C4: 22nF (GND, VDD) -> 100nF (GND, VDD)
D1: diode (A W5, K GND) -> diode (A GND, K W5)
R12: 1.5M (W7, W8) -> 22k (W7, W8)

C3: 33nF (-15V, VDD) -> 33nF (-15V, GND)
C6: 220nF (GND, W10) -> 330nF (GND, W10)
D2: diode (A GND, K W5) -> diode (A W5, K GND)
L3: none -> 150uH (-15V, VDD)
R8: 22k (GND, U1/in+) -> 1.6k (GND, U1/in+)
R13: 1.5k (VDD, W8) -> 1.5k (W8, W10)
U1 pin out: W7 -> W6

--

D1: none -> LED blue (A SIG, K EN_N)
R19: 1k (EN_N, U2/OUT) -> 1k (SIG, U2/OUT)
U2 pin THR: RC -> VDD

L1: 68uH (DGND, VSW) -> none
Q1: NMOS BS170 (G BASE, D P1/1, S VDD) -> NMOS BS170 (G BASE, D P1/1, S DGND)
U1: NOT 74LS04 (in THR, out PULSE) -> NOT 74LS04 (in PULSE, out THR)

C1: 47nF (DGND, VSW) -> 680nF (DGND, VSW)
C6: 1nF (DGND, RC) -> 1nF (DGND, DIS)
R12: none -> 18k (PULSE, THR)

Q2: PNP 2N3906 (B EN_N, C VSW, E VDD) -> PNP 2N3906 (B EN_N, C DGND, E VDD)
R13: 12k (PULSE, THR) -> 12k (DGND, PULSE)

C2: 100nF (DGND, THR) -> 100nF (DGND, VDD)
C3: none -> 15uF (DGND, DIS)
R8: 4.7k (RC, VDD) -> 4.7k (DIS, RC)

**Work item:**
Please show, exactly as written, every line above that contains the word "none".

**Exercise output:**
L3: none -> 150uH (-15V, VDD)
D1: none -> LED blue (A SIG, K EN_N)
L1: 68uH (DGND, VSW) -> none
R12: none -> 18k (PULSE, THR)
C3: none -> 15uF (DGND, DIS)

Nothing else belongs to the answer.